START Material supplied
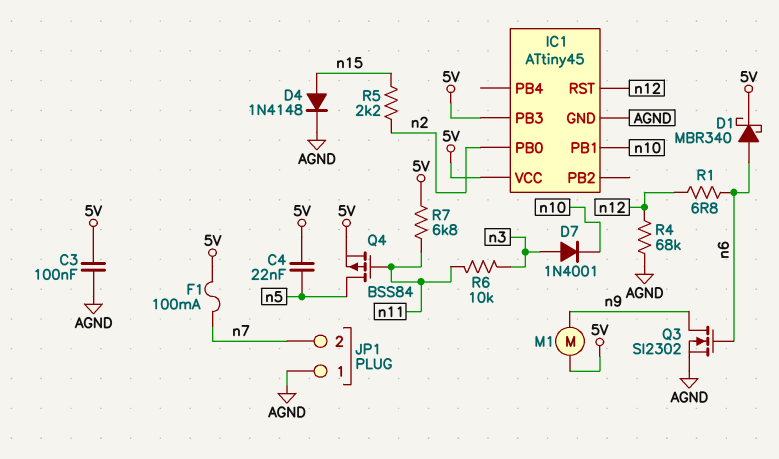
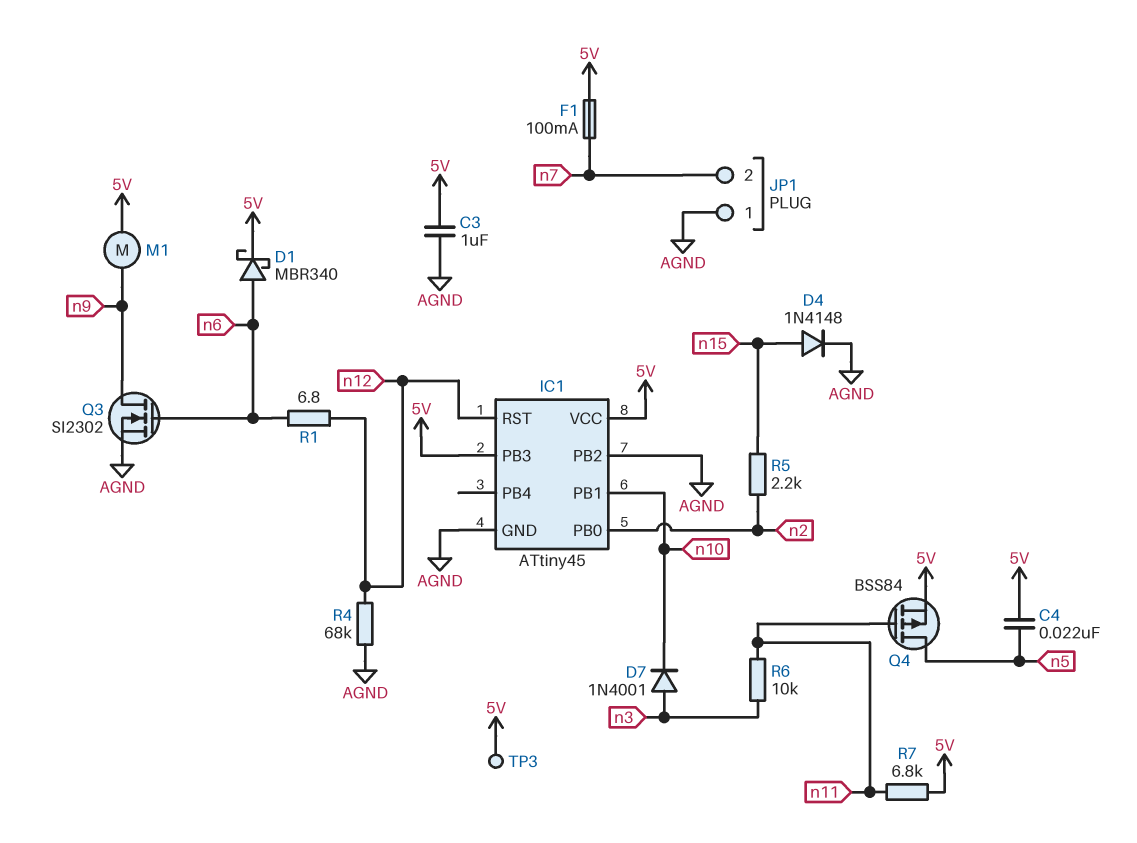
C3: 100nF (5V, AGND) -> 1uF (5V, AGND)
IC1 pin PB2: none -> AGND
TP3: none -> test point (5V)

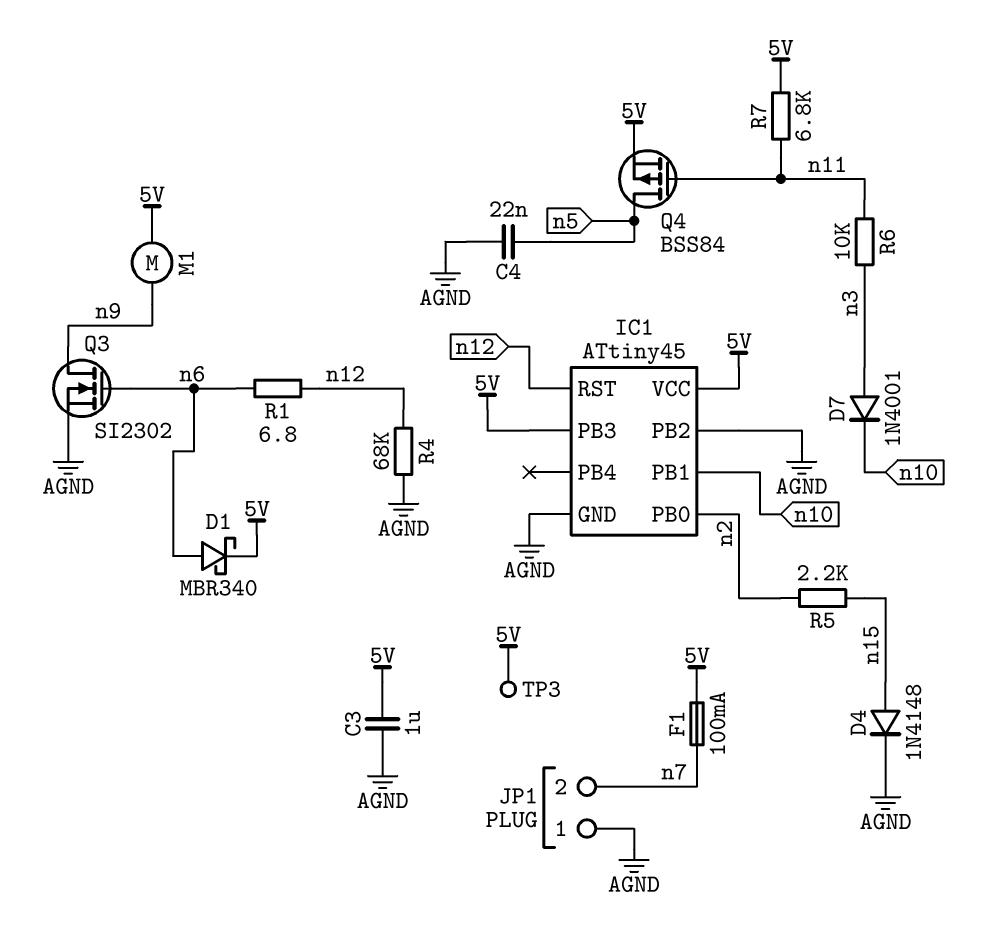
C4: 22nF (5V, n5) -> 22nF (AGND, n5)

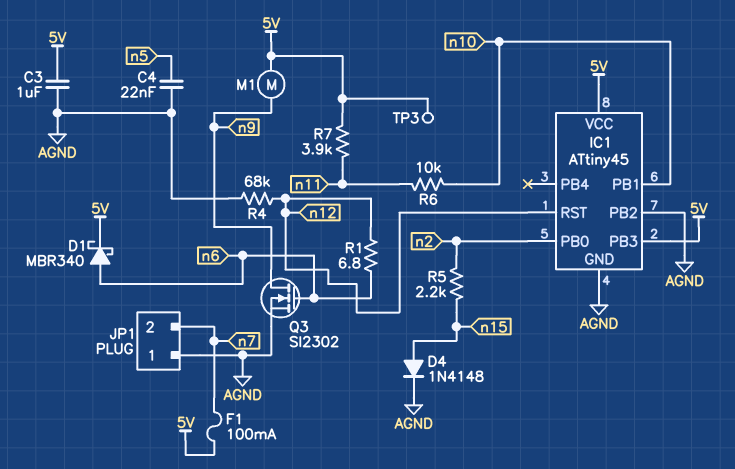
D7: diode 1N4001 (A n3, K n10) -> none
Q4: PMOS BSS84 (G n11, D n5, S 5V) -> none
R6: 10k (n3, n11) -> 10k (n10, n11)
R7: 6.8k (5V, n11) -> 3.9k (5V, n11)

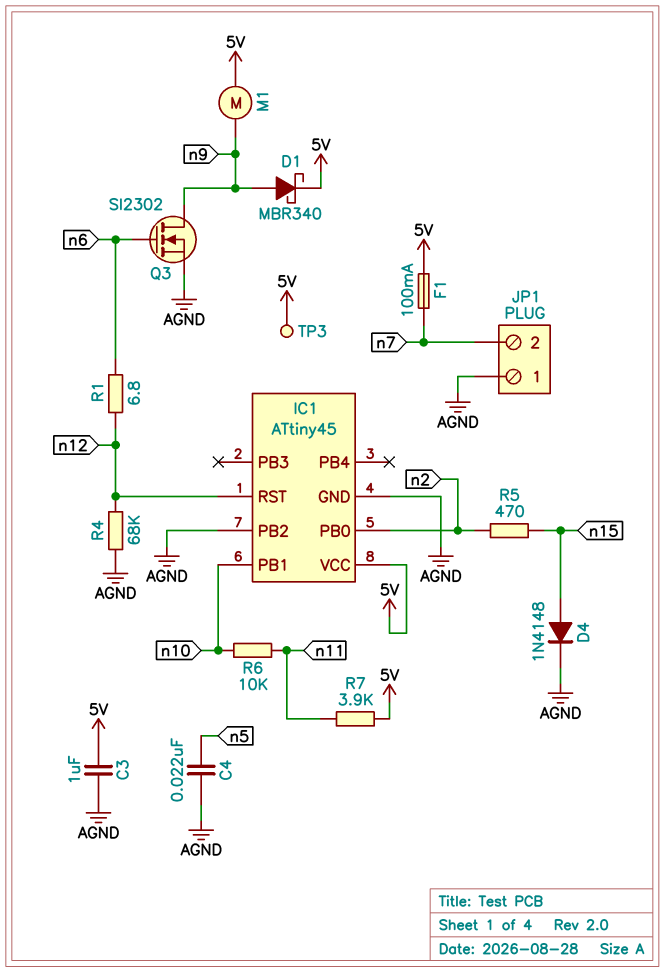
D1: schottky MBR340 (A n6, K 5V) -> schottky MBR340 (A n9, K 5V)
IC1 pin PB3: 5V -> none
R5: 2.2k (n2, n15) -> 470 (n2, n15)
END Material supplied
Exercise goal: Above are records with pictures; repeat the records exactly and leave the pictures out.

Answer to this exercise:
C3: 100nF (5V, AGND) -> 1uF (5V, AGND)
IC1 pin PB2: none -> AGND
TP3: none -> test point (5V)

C4: 22nF (5V, n5) -> 22nF (AGND, n5)

D7: diode 1N4001 (A n3, K n10) -> none
Q4: PMOS BSS84 (G n11, D n5, S 5V) -> none
R6: 10k (n3, n11) -> 10k (n10, n11)
R7: 6.8k (5V, n11) -> 3.9k (5V, n11)

D1: schottky MBR340 (A n6, K 5V) -> schottky MBR340 (A n9, K 5V)
IC1 pin PB3: 5V -> none
R5: 2.2k (n2, n15) -> 470 (n2, n15)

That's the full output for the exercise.